#### Exercise aim:
Return, word for word, the lines of the listing below from the one with "(482, 318) = (470, 270): none -> brown pot" through the one with "(581, 299) = (530, 224): black", and no other lines.

-- Opening Marker --

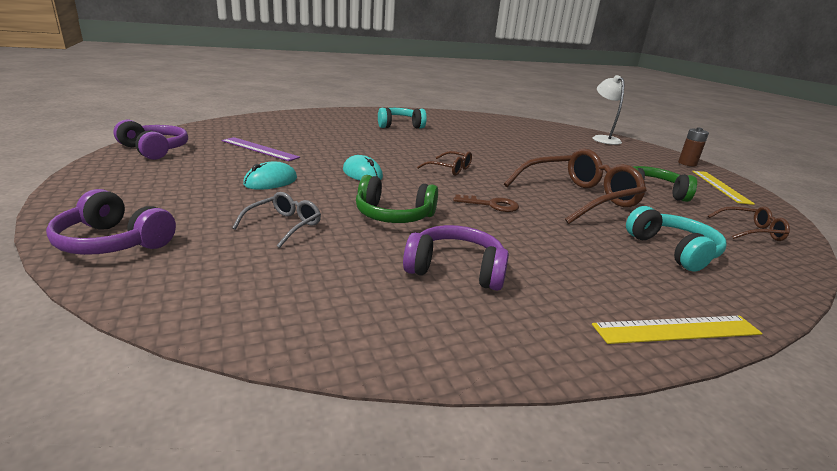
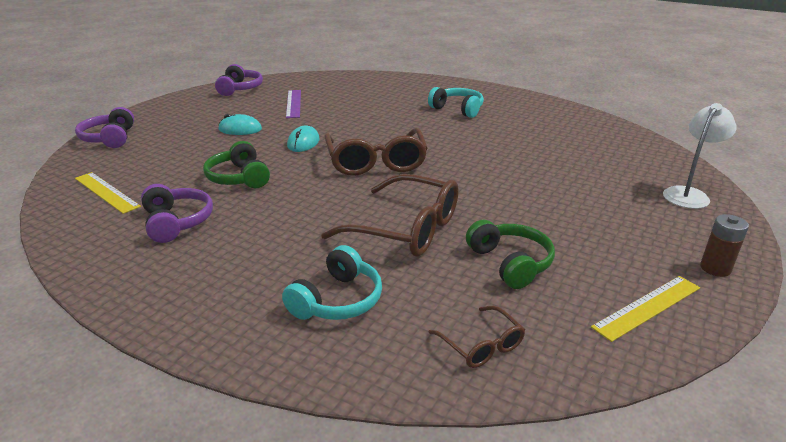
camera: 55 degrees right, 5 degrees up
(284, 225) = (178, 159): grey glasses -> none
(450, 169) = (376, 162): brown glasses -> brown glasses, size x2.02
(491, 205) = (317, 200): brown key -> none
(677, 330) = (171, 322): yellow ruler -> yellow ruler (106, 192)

-- Closing Marker --
-- Opening Marker --

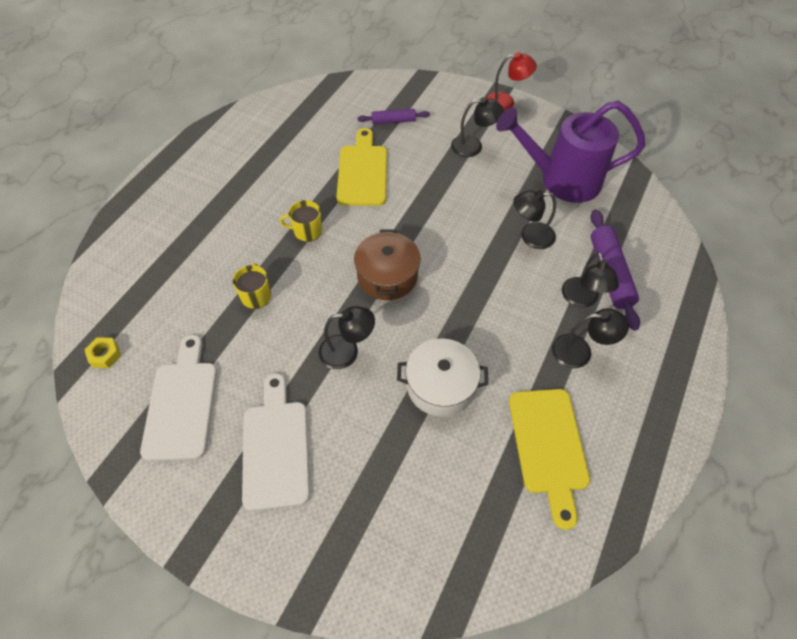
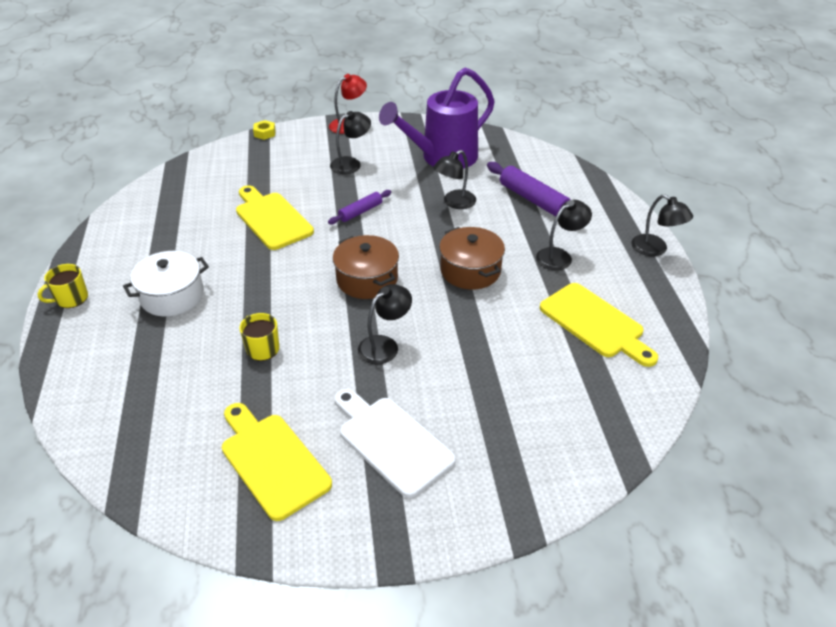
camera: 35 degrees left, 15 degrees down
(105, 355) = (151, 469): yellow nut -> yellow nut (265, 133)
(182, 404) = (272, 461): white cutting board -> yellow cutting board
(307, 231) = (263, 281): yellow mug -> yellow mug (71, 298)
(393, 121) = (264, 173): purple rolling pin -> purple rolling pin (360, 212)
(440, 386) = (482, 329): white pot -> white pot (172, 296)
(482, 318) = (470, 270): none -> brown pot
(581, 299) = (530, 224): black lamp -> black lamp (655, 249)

-- Closing Marker --
-- Opening Marker --

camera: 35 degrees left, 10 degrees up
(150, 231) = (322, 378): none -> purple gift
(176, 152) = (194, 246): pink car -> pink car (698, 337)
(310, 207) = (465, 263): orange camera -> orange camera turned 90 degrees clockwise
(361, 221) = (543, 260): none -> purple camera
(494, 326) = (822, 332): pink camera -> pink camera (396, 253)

-- Closing Marker --

#### Answer section:
(482, 318) = (470, 270): none -> brown pot
(581, 299) = (530, 224): black lamp -> black lamp (655, 249)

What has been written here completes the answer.